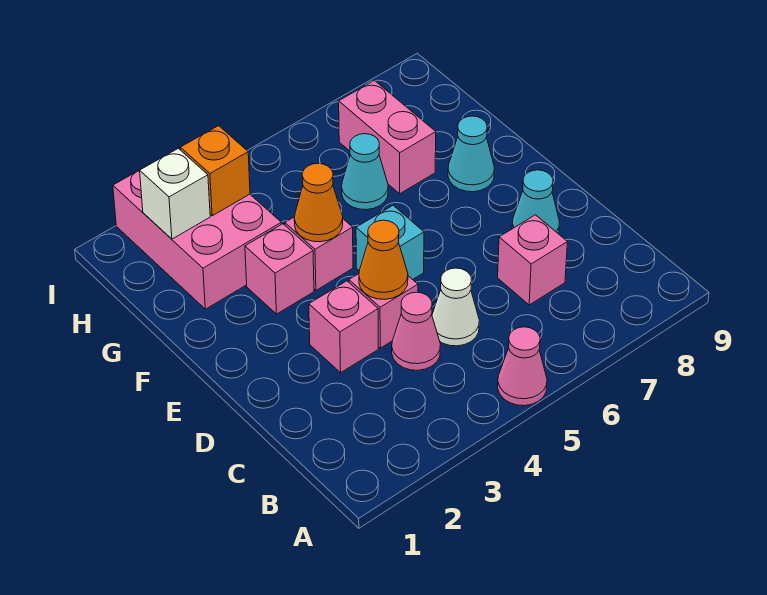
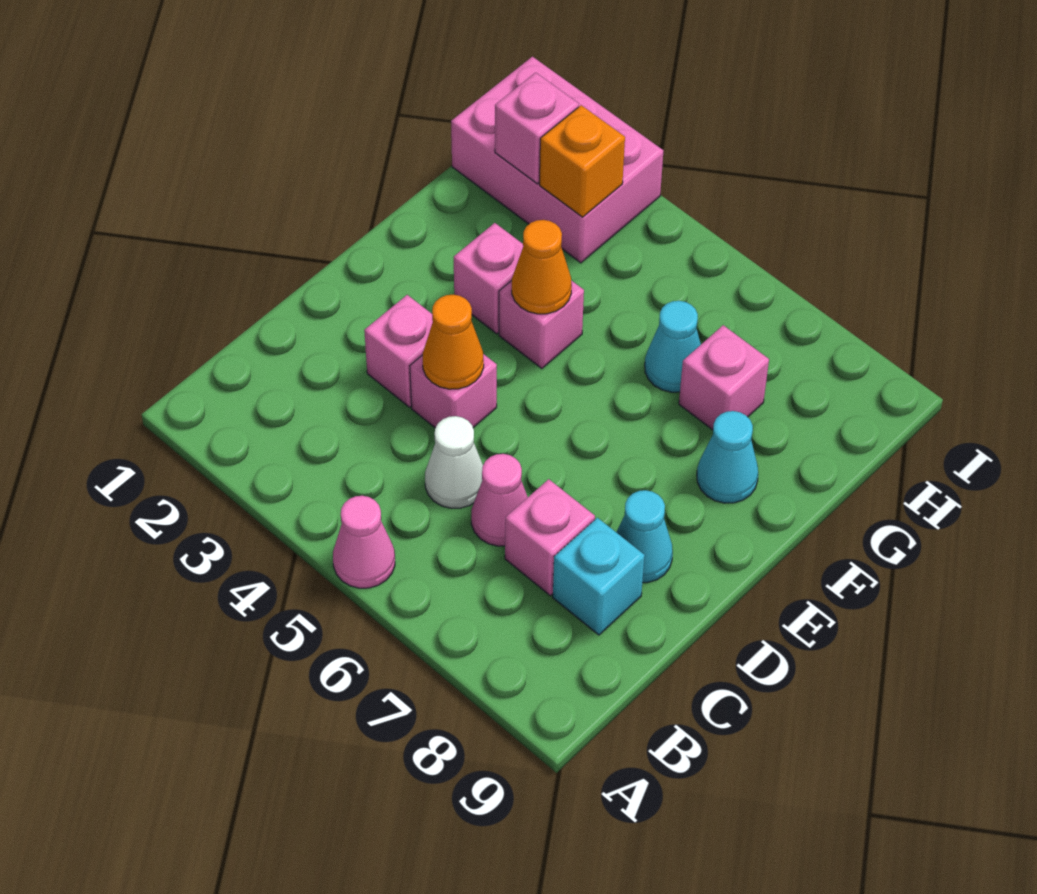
pink cone C4 level 1 -> pink cone C6 level 1
cyan brick E5 level 1 -> cyan brick C8 level 1
pink brick G2:I3 level 1 -> pink brick H1:I3 level 1
pink brick G7:H7 level 1 -> pink brick G7 level 1
white brick H2 level 2 -> pink brick H2 level 2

> [Exercise objective]: The listing should be transcribed exactly. No picture is to appear in the transcription.

> [Answer to this task]:
pink cone C4 level 1 -> pink cone C6 level 1
cyan brick E5 level 1 -> cyan brick C8 level 1
pink brick G2:I3 level 1 -> pink brick H1:I3 level 1
pink brick G7:H7 level 1 -> pink brick G7 level 1
white brick H2 level 2 -> pink brick H2 level 2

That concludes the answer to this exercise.